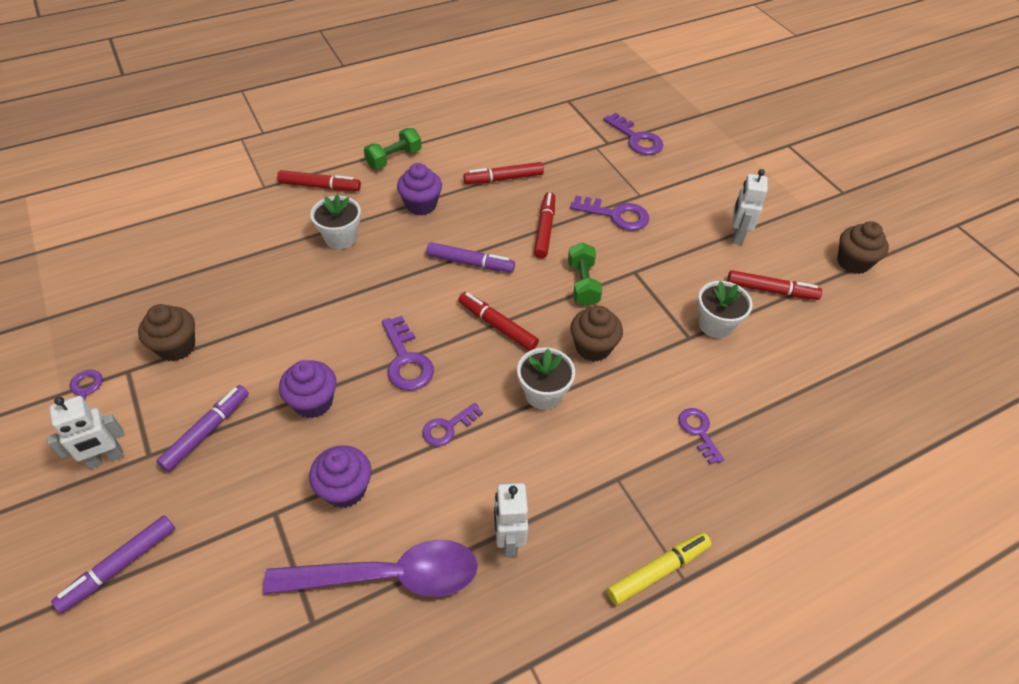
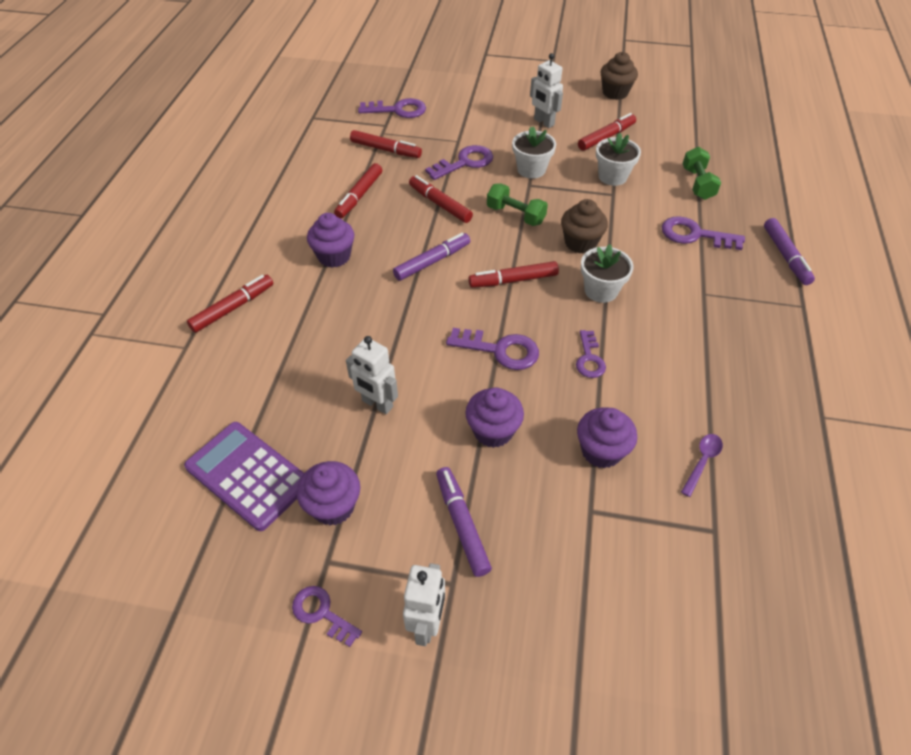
camera: 50 degrees left, 0 degrees up
purple marker [51,515,175,613] -> purple marker moved to [764,218,815,285]
brown cupcake [138,304,195,361] -> purple cupcake [297,461,360,526]
purple spoon [263,540,478,597] -> purple spoon [681,434,723,497], size x0.41
white flower pot [310,194,361,249] -> white flower pot moved to [512,127,556,179]
green dumbbell [364,128,422,169] -> green dumbbell moved to [683,147,721,200]
white robot [494,483,528,557] -> white robot moved to [346,336,398,414]
yellow marker [607,533,712,605] -> none
purple key [678,408,724,465] -> purple key [662,216,745,250], size x1.54
none -> purple calculator [184,422,304,531]
none -> red marker [350,130,422,158]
* * *
→ Directions: Output the whole of the data, unchanged; keep the pictures out.

→ Written response:
camera: 50 degrees left, 0 degrees up
purple marker [51,515,175,613] -> purple marker moved to [764,218,815,285]
brown cupcake [138,304,195,361] -> purple cupcake [297,461,360,526]
purple spoon [263,540,478,597] -> purple spoon [681,434,723,497], size x0.41
white flower pot [310,194,361,249] -> white flower pot moved to [512,127,556,179]
green dumbbell [364,128,422,169] -> green dumbbell moved to [683,147,721,200]
white robot [494,483,528,557] -> white robot moved to [346,336,398,414]
yellow marker [607,533,712,605] -> none
purple key [678,408,724,465] -> purple key [662,216,745,250], size x1.54
none -> purple calculator [184,422,304,531]
none -> red marker [350,130,422,158]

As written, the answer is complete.